===== THE INPUT
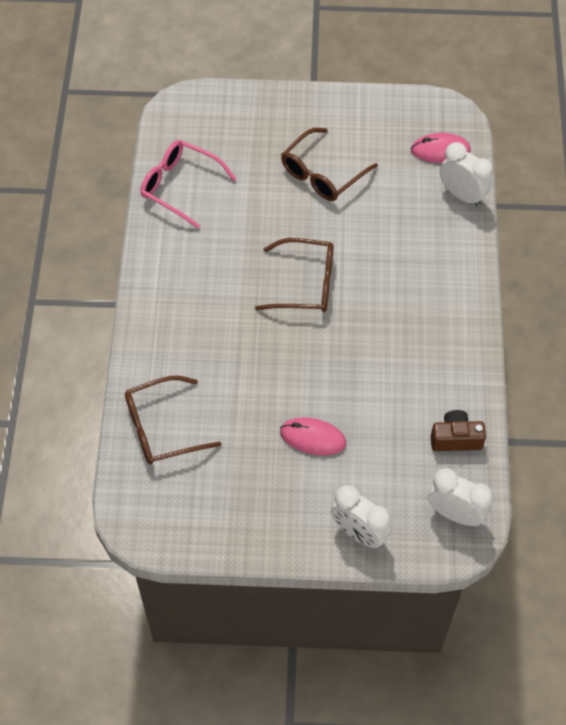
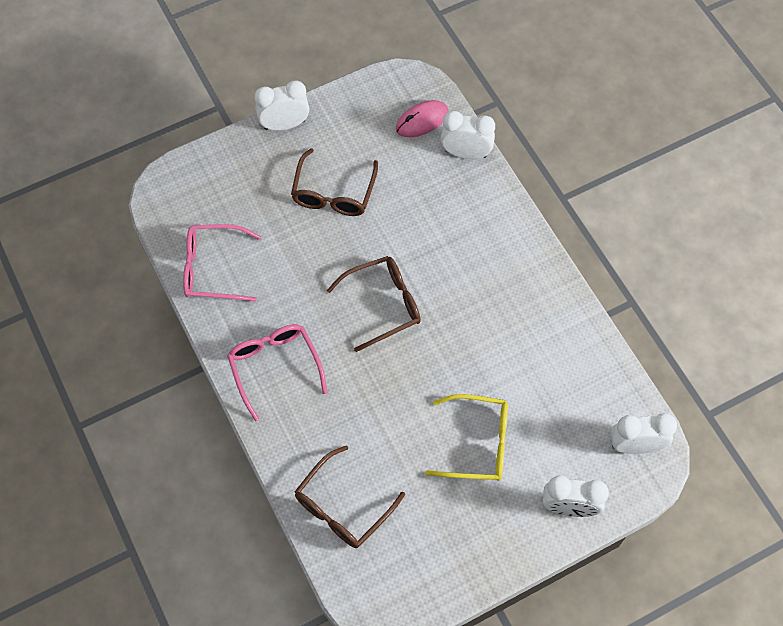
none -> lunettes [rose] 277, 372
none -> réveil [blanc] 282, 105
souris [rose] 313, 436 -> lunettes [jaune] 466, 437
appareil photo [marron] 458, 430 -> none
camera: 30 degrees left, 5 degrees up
==========
===== THE INPUT
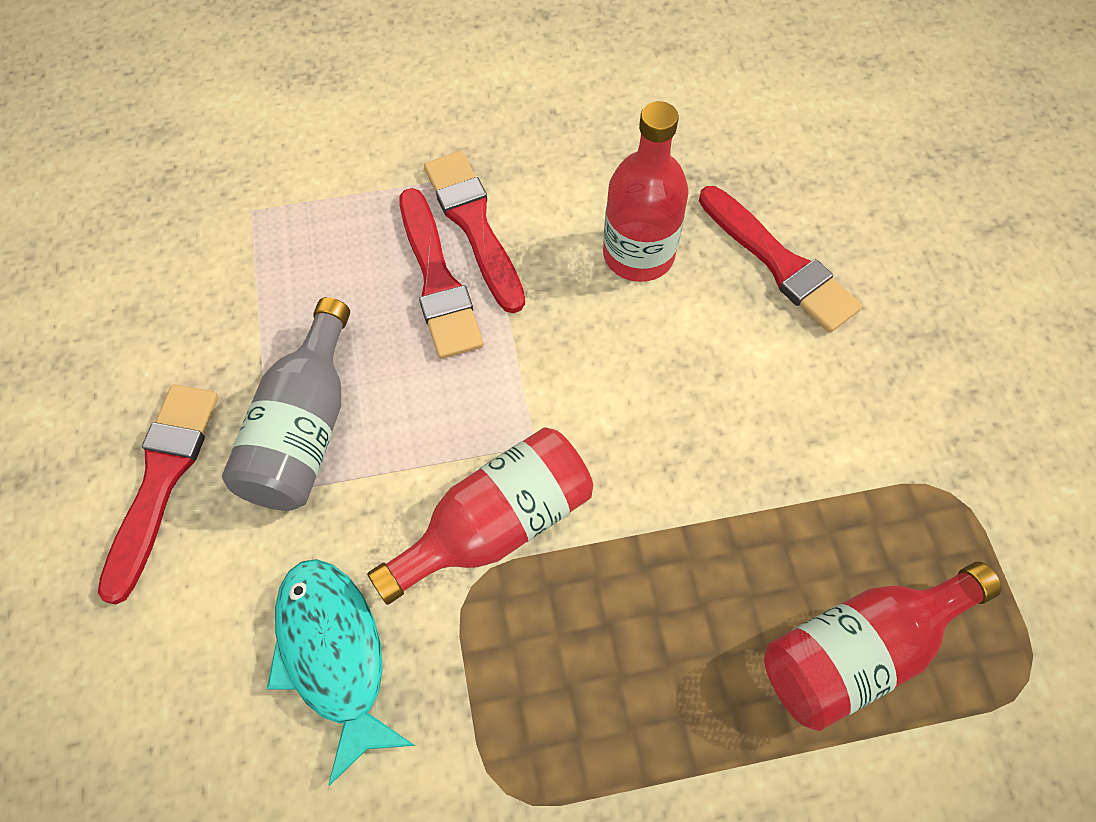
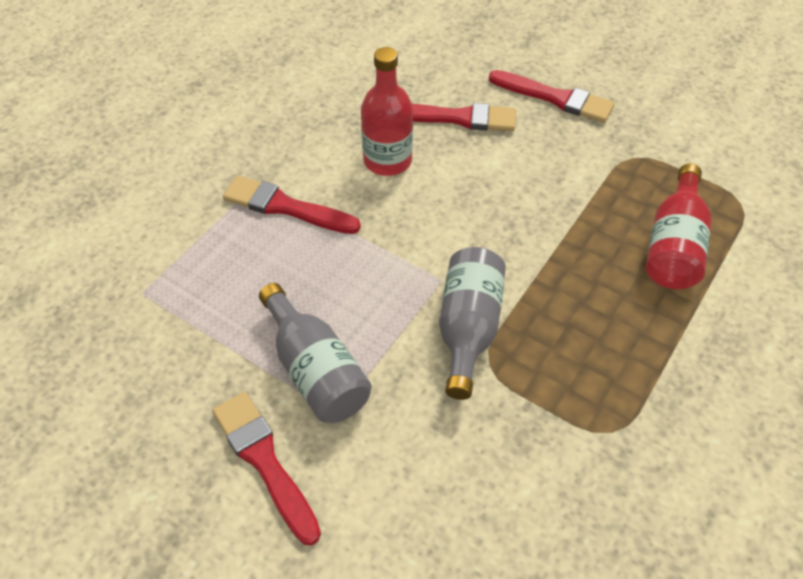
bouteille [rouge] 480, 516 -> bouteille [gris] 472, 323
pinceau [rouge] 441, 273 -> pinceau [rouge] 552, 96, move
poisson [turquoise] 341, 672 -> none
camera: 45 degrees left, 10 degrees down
==========
WORK INSTRUCTION —
Which lines above contain the word "none"? Copy each one.

EXERCISE SOLUTION —
none -> lunettes [rose] 277, 372
none -> réveil [blanc] 282, 105
appareil photo [marron] 458, 430 -> none
poisson [turquoise] 341, 672 -> none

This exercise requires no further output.